## WORK ITEM
Reproduce the whole listing exactly, omitting any picture it holds.

--

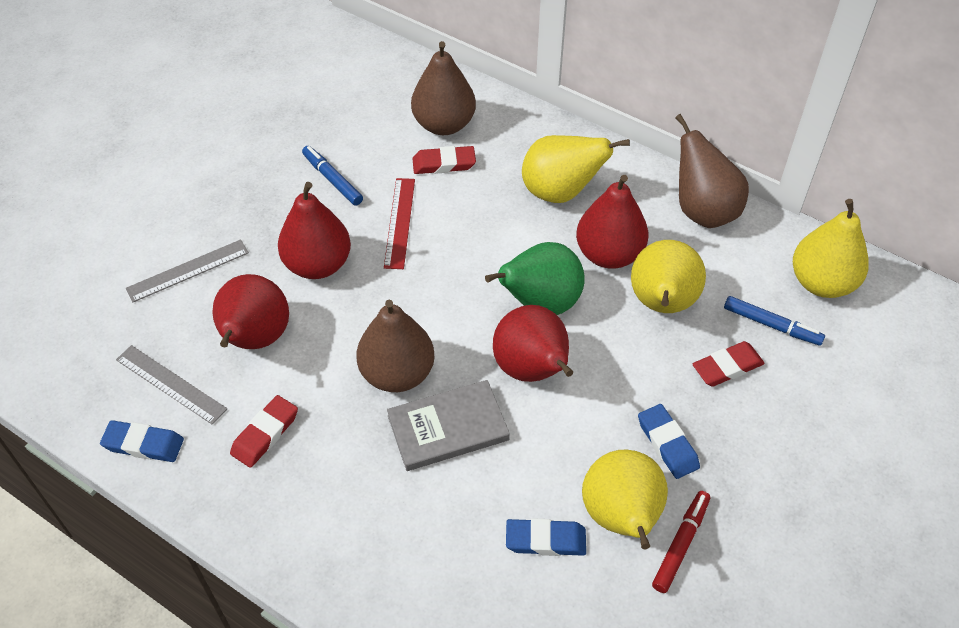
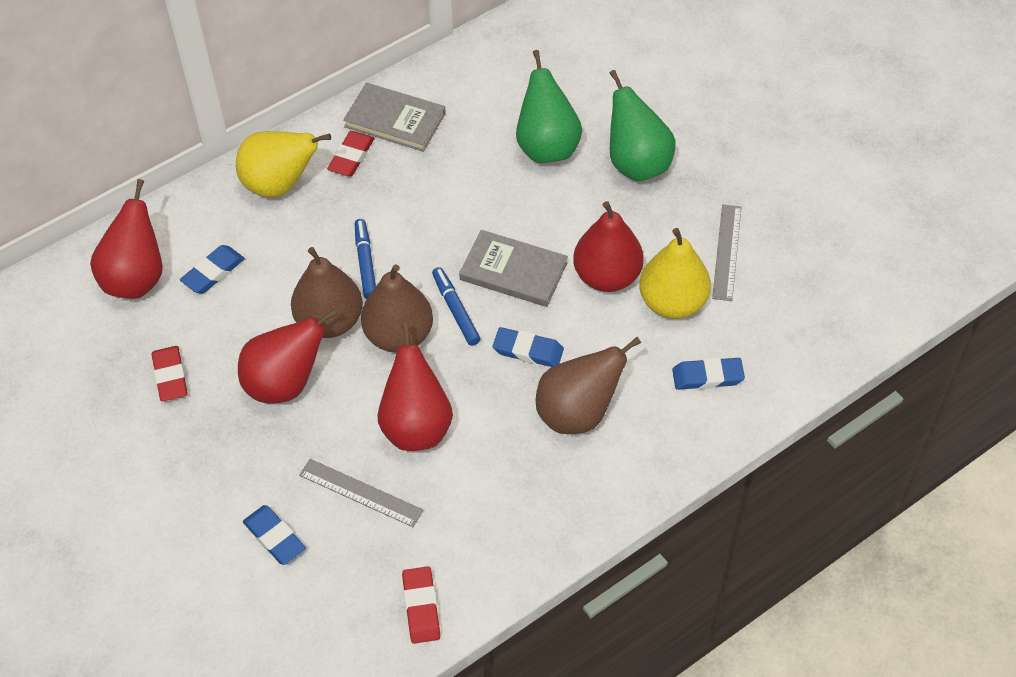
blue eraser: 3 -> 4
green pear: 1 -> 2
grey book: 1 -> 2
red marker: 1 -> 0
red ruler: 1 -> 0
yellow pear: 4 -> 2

--

## SOLVED EXERCISE
blue eraser: 3 -> 4
green pear: 1 -> 2
grey book: 1 -> 2
red marker: 1 -> 0
red ruler: 1 -> 0
yellow pear: 4 -> 2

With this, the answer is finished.